**What the exercise asks**
When you reach the line containing "R5: 33 (VLOAD2, VS) -> 33 (GND, VS)" in the data below, reproduce it and every line that follows, exactly and without additions.
------ Data in this exercise ------
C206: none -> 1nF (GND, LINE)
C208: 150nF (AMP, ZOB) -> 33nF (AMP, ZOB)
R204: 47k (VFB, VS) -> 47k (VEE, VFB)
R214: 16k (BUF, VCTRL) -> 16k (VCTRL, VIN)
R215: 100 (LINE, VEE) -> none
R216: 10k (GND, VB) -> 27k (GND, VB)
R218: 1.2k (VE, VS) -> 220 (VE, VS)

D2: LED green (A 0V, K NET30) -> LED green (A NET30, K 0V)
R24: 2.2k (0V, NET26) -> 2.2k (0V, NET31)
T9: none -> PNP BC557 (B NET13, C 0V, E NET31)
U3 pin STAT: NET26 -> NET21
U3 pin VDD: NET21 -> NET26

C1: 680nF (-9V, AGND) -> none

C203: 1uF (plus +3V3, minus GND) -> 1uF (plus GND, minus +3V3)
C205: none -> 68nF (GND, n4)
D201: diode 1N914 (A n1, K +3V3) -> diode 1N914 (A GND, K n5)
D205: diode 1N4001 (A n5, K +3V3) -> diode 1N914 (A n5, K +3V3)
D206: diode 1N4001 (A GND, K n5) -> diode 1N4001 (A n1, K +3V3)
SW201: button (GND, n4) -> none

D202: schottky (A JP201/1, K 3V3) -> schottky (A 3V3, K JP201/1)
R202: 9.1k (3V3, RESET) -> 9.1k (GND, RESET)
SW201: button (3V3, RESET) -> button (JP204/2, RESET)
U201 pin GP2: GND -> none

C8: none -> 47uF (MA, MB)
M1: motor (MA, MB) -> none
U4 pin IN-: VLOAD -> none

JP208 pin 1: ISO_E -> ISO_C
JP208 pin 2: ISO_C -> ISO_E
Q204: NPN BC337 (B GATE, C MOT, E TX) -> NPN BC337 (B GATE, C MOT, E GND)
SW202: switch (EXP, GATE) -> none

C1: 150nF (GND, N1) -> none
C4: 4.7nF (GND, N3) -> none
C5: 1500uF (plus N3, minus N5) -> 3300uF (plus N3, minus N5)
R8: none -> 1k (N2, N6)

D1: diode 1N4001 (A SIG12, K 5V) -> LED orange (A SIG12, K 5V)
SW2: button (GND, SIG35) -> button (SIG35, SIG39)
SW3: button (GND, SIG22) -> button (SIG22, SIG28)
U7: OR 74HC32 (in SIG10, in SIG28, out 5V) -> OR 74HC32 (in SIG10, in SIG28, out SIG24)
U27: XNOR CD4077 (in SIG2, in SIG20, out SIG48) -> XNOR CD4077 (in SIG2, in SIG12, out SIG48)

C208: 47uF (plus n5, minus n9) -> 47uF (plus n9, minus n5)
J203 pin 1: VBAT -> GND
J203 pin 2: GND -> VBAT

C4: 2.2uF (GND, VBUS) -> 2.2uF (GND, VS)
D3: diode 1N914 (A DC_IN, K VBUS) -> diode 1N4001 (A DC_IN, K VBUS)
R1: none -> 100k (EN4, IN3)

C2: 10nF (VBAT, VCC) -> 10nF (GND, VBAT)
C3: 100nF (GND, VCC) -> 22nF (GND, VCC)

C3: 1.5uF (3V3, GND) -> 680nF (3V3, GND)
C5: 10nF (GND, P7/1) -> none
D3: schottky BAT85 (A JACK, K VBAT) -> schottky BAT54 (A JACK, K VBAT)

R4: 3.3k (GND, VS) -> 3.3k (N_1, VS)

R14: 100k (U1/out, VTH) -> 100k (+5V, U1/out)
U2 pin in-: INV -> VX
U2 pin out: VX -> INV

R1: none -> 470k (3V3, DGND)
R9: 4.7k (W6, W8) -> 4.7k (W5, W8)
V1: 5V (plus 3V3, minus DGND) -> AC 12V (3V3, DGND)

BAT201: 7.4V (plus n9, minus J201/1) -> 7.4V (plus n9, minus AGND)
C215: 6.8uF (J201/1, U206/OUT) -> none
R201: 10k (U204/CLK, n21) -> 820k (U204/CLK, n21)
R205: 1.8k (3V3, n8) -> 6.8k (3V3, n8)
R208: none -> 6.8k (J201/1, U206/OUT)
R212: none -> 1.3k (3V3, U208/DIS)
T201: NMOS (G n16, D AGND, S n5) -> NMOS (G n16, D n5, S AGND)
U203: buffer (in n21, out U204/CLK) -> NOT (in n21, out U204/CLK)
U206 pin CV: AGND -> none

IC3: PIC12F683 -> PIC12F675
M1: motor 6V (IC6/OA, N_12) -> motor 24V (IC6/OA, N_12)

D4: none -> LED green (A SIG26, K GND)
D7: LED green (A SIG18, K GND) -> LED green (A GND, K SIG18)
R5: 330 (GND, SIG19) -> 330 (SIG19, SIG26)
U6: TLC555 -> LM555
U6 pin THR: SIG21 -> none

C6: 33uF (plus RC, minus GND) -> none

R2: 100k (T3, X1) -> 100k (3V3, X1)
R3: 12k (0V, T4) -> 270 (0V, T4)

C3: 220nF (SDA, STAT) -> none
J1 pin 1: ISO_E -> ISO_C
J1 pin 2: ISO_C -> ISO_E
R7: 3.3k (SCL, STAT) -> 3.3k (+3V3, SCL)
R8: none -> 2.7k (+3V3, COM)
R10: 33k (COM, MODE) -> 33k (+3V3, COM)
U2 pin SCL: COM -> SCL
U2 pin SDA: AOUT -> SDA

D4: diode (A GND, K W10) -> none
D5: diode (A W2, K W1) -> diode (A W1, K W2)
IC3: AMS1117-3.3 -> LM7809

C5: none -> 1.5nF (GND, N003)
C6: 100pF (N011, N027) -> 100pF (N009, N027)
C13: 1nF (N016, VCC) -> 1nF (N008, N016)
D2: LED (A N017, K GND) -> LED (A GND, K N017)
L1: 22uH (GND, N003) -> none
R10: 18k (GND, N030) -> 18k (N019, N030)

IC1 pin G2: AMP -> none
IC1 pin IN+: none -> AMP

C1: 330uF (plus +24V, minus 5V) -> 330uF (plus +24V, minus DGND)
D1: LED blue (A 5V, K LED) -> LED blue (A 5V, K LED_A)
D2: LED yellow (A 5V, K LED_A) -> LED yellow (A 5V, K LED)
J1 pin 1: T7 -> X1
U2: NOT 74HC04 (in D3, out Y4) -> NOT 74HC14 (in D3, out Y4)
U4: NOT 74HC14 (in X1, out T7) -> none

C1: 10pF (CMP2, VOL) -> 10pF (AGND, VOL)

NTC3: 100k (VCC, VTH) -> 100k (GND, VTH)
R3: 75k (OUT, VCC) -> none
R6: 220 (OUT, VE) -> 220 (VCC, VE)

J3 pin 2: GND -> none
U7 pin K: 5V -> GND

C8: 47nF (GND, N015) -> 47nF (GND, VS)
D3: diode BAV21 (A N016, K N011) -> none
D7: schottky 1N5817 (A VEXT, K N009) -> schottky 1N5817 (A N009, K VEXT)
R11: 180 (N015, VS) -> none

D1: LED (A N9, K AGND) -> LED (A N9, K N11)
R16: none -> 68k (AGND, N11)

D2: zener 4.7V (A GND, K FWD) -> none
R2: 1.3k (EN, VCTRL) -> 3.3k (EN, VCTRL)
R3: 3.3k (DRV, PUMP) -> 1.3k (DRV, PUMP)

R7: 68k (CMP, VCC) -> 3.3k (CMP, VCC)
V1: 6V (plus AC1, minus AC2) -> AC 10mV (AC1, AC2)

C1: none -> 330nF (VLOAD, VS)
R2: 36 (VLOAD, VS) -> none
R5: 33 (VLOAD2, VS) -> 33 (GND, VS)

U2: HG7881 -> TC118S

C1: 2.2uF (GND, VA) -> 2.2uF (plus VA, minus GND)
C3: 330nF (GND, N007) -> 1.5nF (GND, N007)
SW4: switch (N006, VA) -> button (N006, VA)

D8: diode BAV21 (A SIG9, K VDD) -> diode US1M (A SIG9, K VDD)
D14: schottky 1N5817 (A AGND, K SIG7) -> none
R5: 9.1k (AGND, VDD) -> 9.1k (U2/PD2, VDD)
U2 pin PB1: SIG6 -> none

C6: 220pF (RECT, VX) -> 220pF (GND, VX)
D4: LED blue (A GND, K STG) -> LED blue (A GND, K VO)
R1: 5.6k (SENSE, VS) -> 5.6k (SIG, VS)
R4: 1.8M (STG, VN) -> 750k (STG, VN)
------
**Your response**
R5: 33 (VLOAD2, VS) -> 33 (GND, VS)

U2: HG7881 -> TC118S

C1: 2.2uF (GND, VA) -> 2.2uF (plus VA, minus GND)
C3: 330nF (GND, N007) -> 1.5nF (GND, N007)
SW4: switch (N006, VA) -> button (N006, VA)

D8: diode BAV21 (A SIG9, K VDD) -> diode US1M (A SIG9, K VDD)
D14: schottky 1N5817 (A AGND, K SIG7) -> none
R5: 9.1k (AGND, VDD) -> 9.1k (U2/PD2, VDD)
U2 pin PB1: SIG6 -> none

C6: 220pF (RECT, VX) -> 220pF (GND, VX)
D4: LED blue (A GND, K STG) -> LED blue (A GND, K VO)
R1: 5.6k (SENSE, VS) -> 5.6k (SIG, VS)
R4: 1.8M (STG, VN) -> 750k (STG, VN)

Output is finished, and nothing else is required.